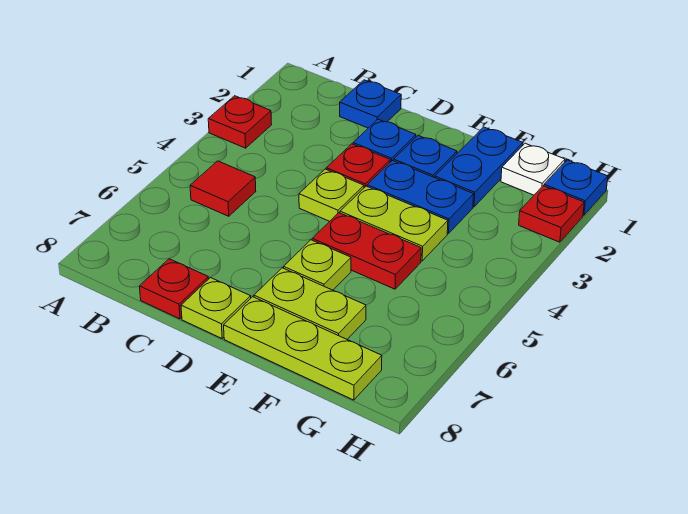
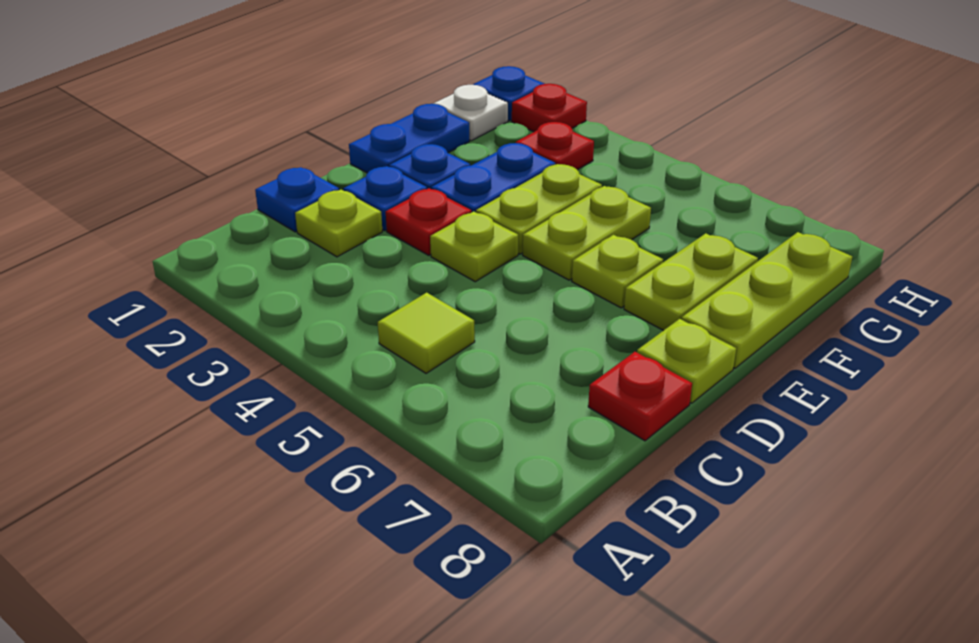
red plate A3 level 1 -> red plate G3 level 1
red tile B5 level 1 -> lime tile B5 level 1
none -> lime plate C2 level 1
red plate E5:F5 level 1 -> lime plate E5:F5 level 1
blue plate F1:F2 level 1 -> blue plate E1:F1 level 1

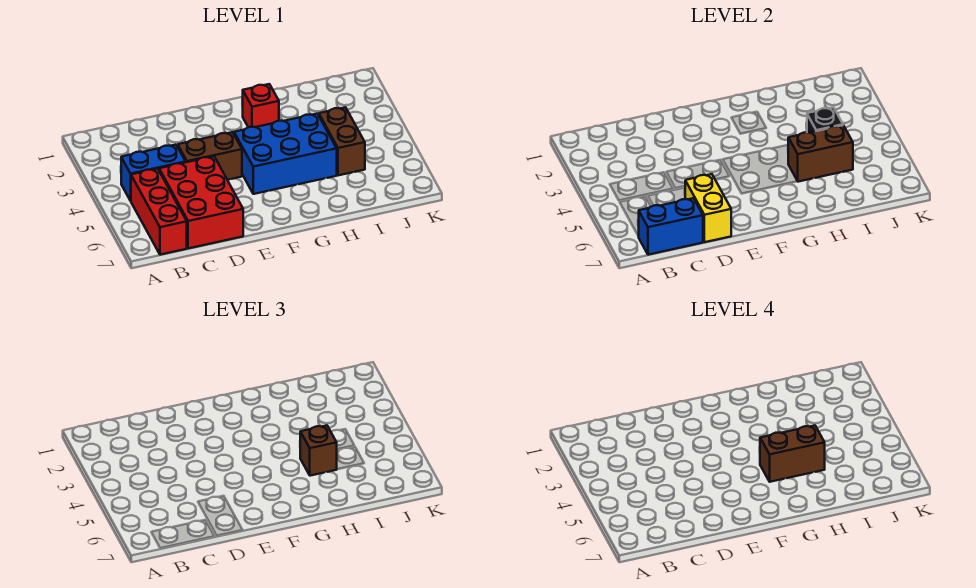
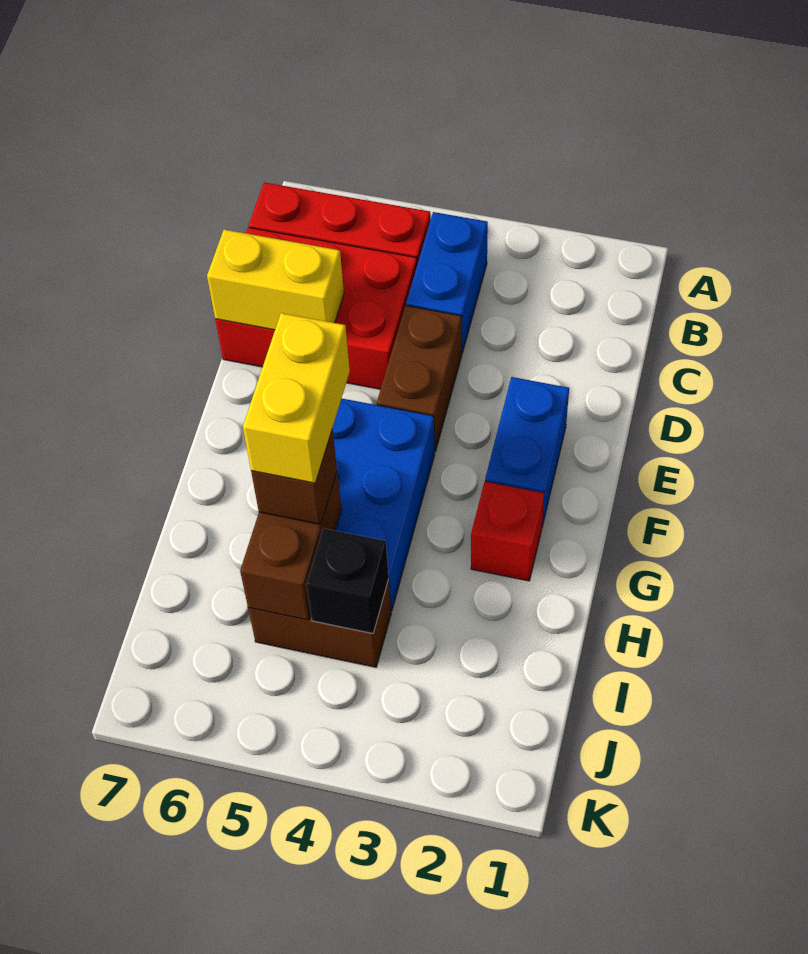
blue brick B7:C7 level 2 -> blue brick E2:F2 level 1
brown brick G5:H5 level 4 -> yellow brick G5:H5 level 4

--

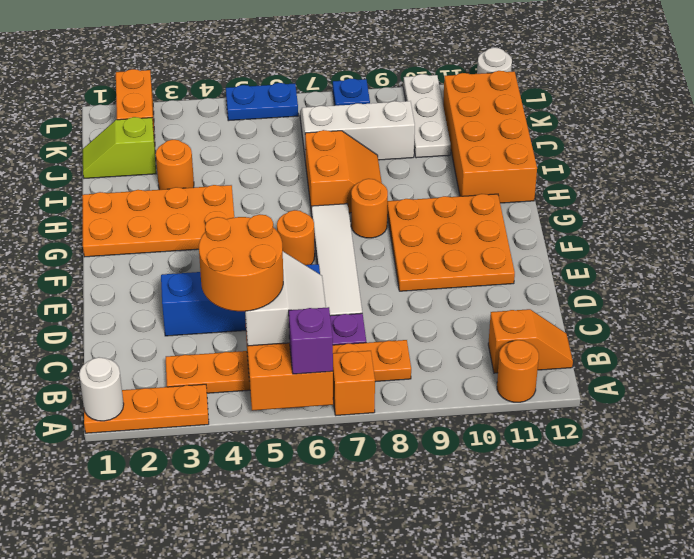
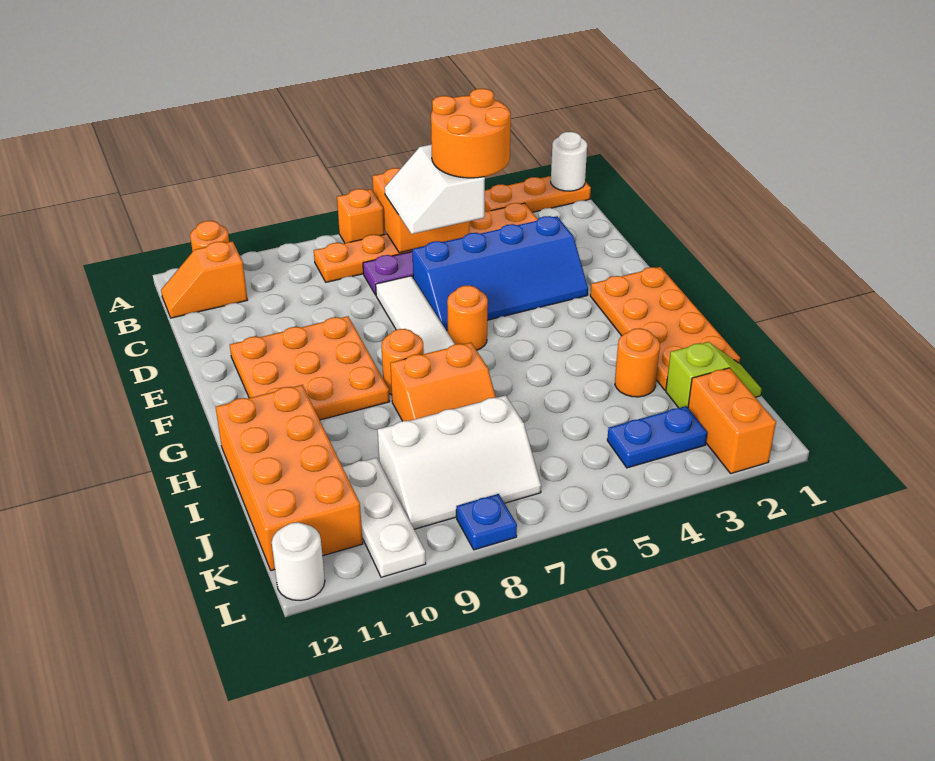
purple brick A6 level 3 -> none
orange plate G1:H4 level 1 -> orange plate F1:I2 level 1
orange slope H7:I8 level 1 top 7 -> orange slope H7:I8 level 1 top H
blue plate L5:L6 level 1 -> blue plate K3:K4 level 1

### TASK INSTRUCTIONS:
Which lines in the records above hold the string "lime"? Copy each of them.

### YOUR SOLUTION:
red tile B5 level 1 -> lime tile B5 level 1
none -> lime plate C2 level 1
red plate E5:F5 level 1 -> lime plate E5:F5 level 1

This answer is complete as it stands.